**Input for this task:**
※ ※ ※

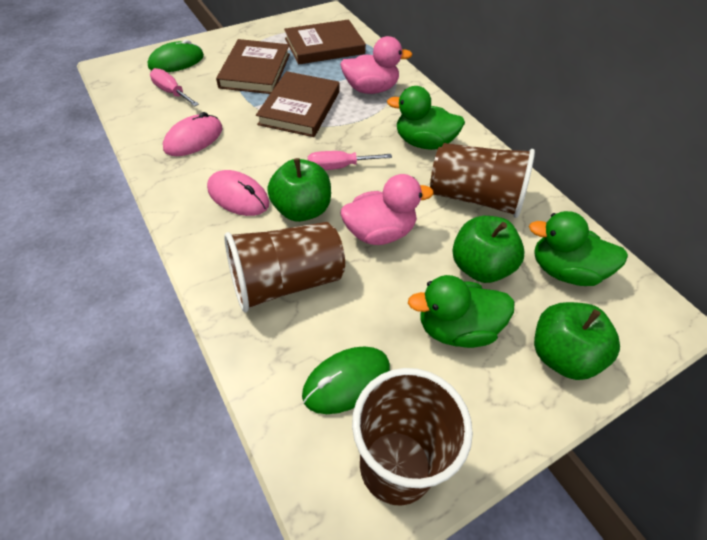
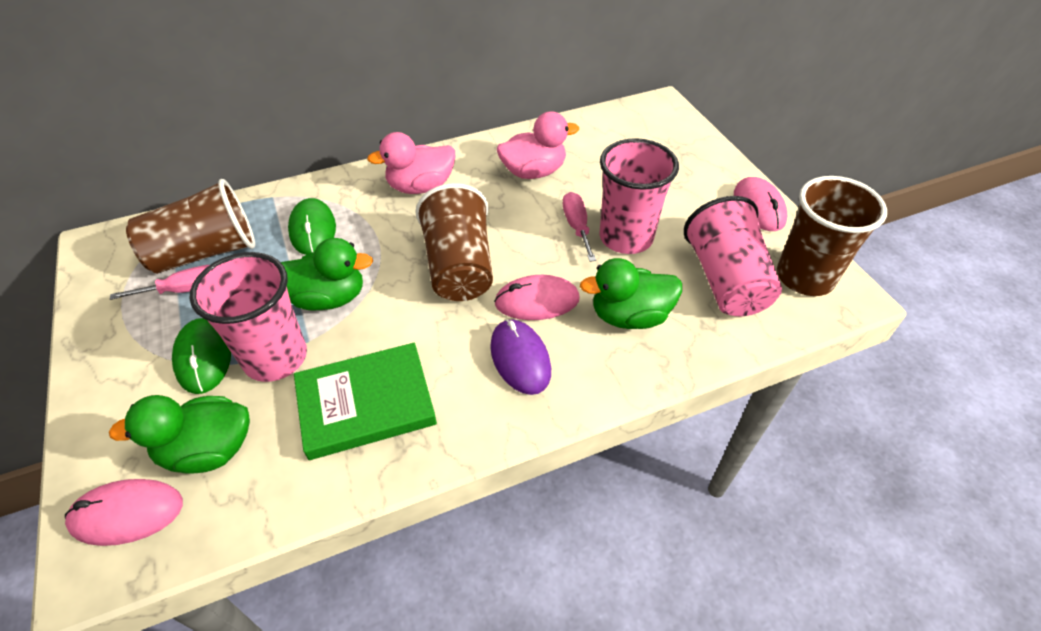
brown book: 3 -> 0
green apple: 3 -> 0
green book: 0 -> 1
pink cup: 0 -> 3
pink mouse: 2 -> 3
purple mouse: 0 -> 1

※ ※ ※

Repeat the full listing above exactly, with no pictures in the copy.

**Response area:**
brown book: 3 -> 0
green apple: 3 -> 0
green book: 0 -> 1
pink cup: 0 -> 3
pink mouse: 2 -> 3
purple mouse: 0 -> 1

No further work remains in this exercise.